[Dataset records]
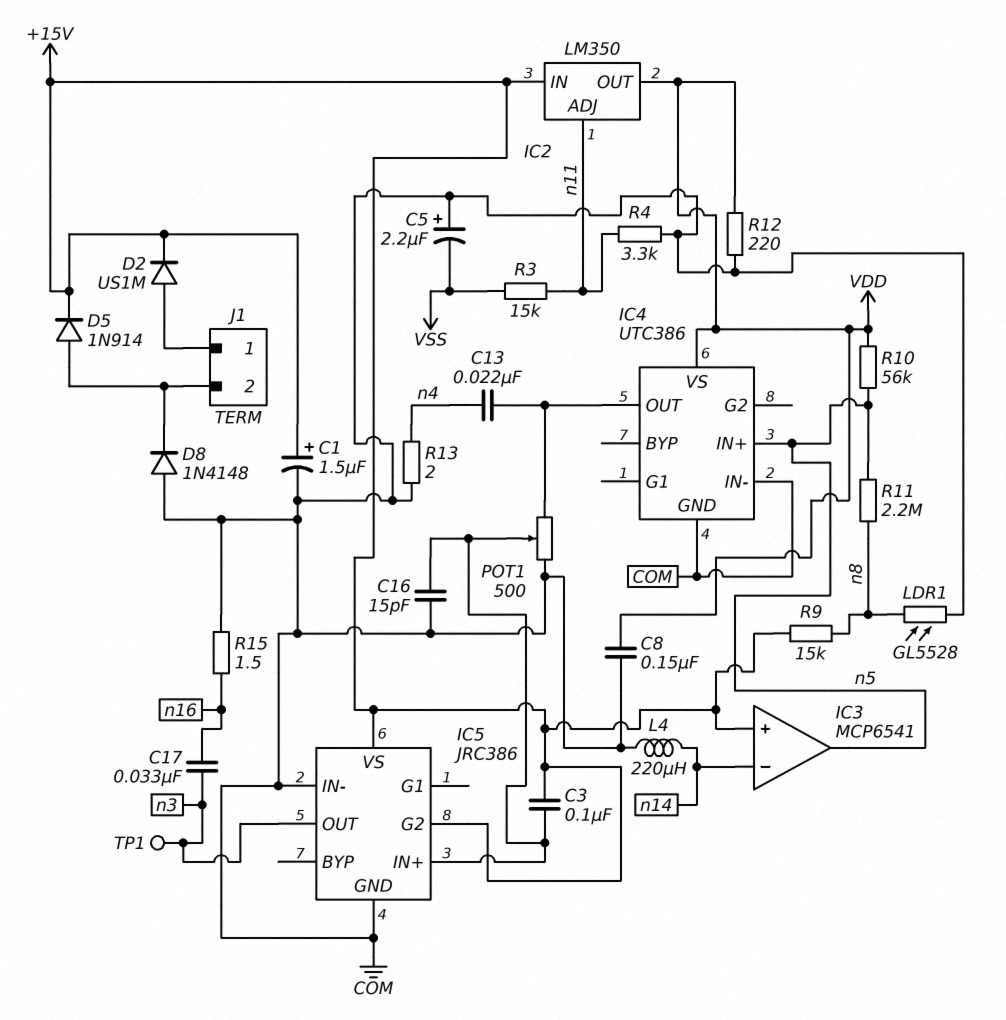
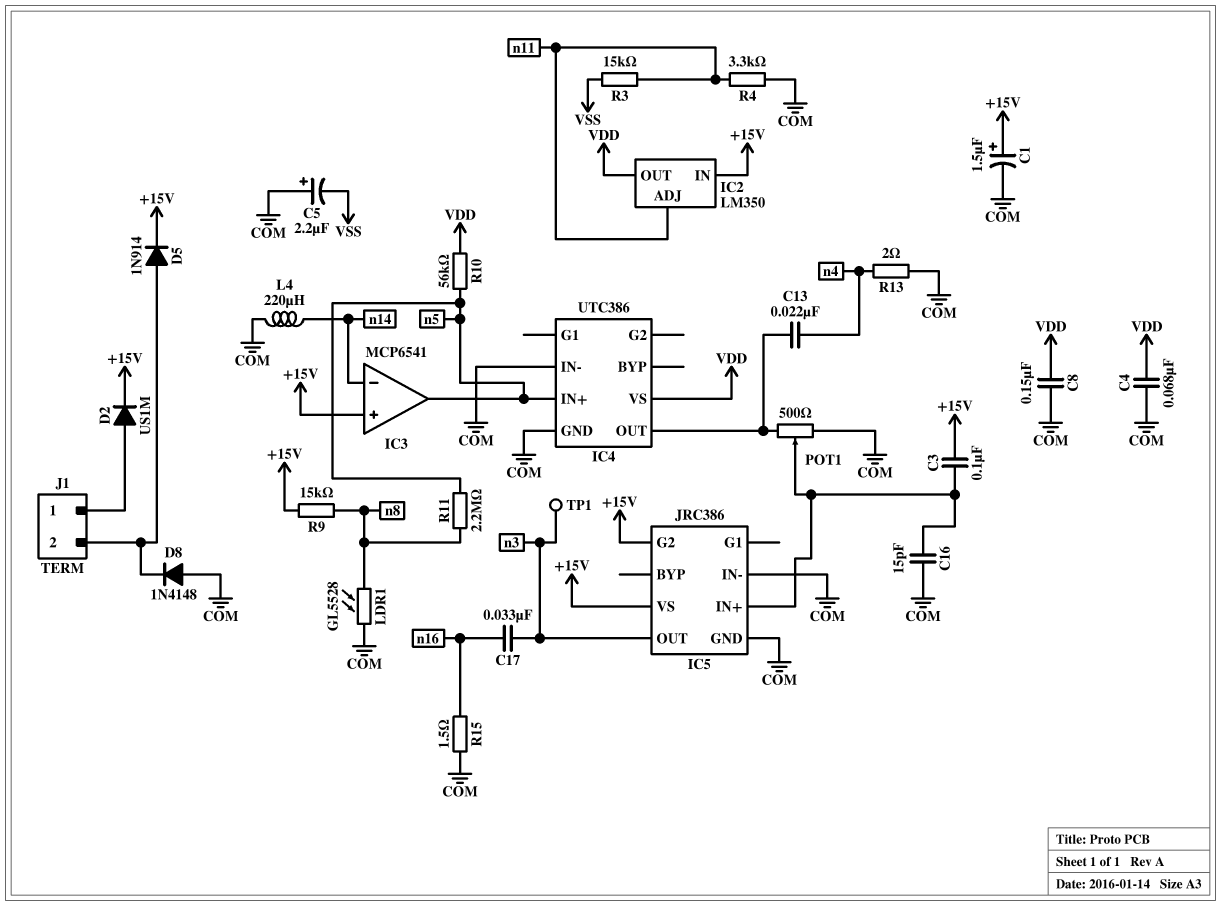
C4: none -> 68nF (COM, VDD)
R12: 220 (COM, VDD) -> none

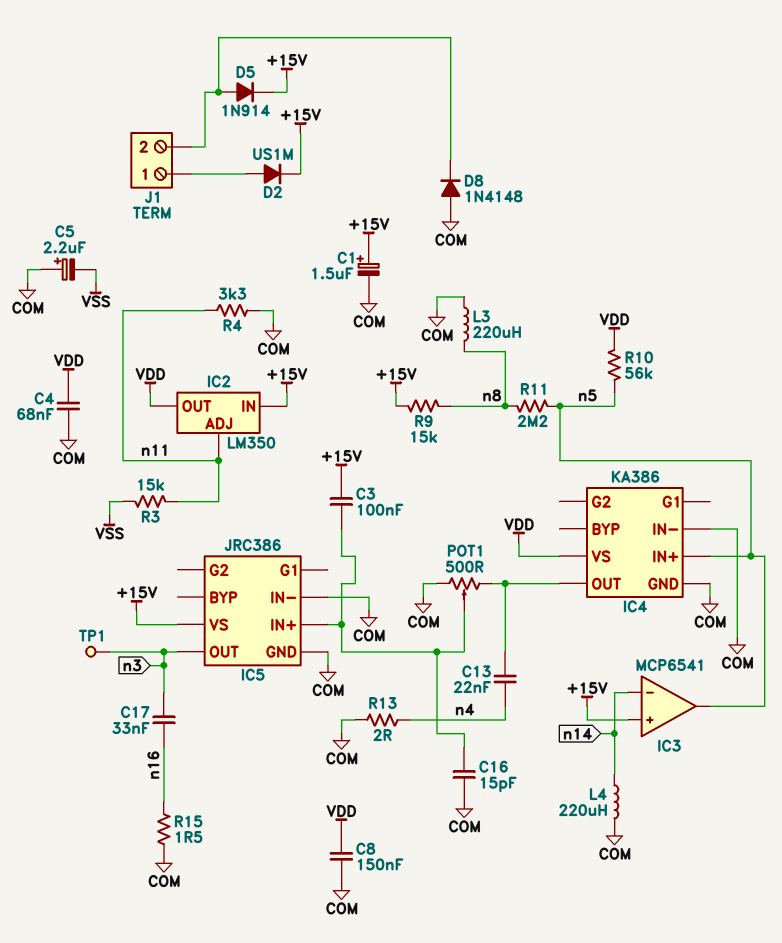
IC4: UTC386 -> KA386
IC5 pin G2: +15V -> none
L3: none -> 220uH (COM, n8)
LDR1: GL5528 (COM, n8) -> none

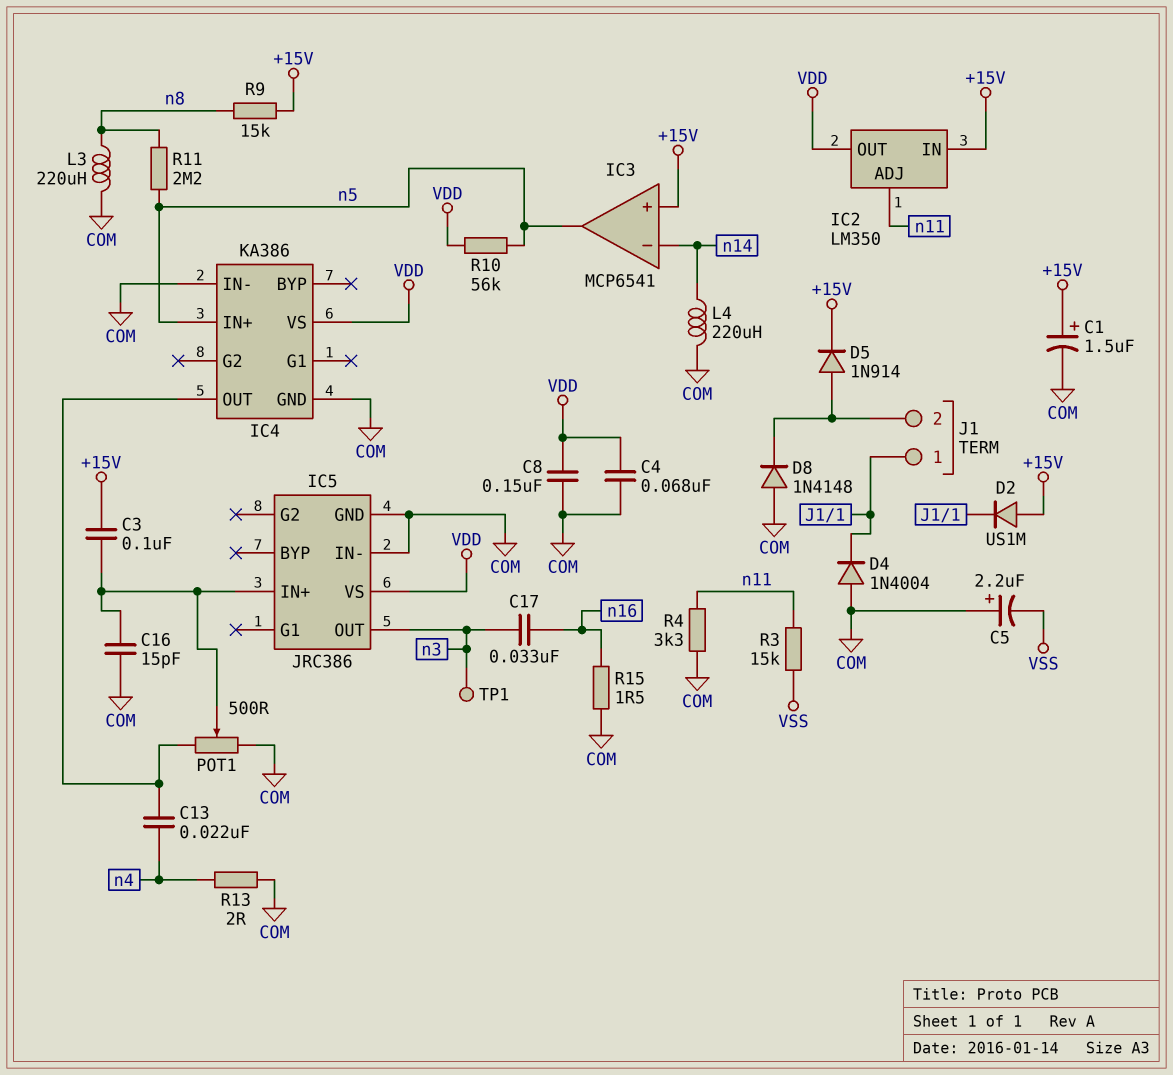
D2: diode US1M (A J1/1, K +15V) -> diode US1M (A +15V, K J1/1)
D4: none -> diode 1N4004 (A COM, K J1/1)
IC5 pin VS: +15V -> VDD

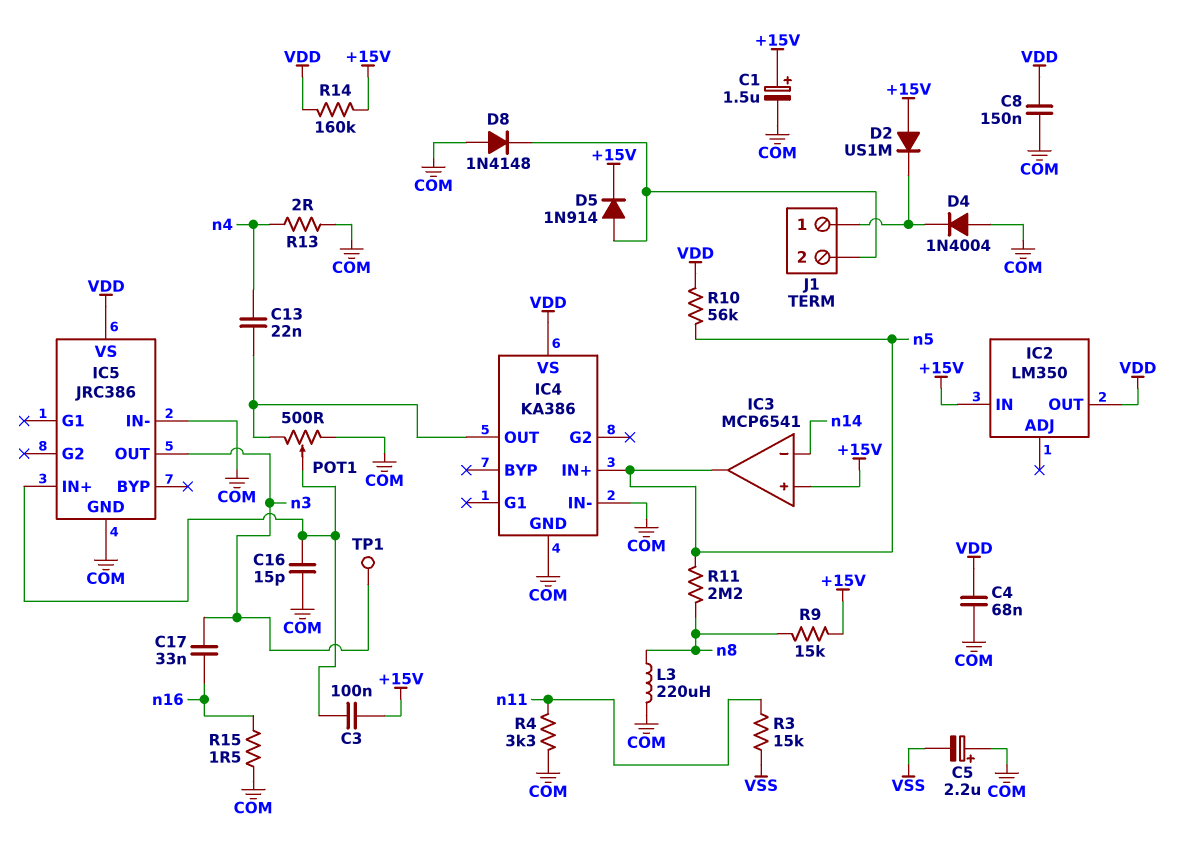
IC2 pin ADJ: n11 -> none
L4: 220uH (COM, n14) -> none
R14: none -> 160k (+15V, VDD)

» **TRY IT**: Output, line for line and exactly, the records above from their first line through the one with "IC2 pin ADJ: n11 -> none", both ends included, but no pictures.

» **WRITTEN RESPONSE**:
C4: none -> 68nF (COM, VDD)
R12: 220 (COM, VDD) -> none

IC4: UTC386 -> KA386
IC5 pin G2: +15V -> none
L3: none -> 220uH (COM, n8)
LDR1: GL5528 (COM, n8) -> none

D2: diode US1M (A J1/1, K +15V) -> diode US1M (A +15V, K J1/1)
D4: none -> diode 1N4004 (A COM, K J1/1)
IC5 pin VS: +15V -> VDD

IC2 pin ADJ: n11 -> none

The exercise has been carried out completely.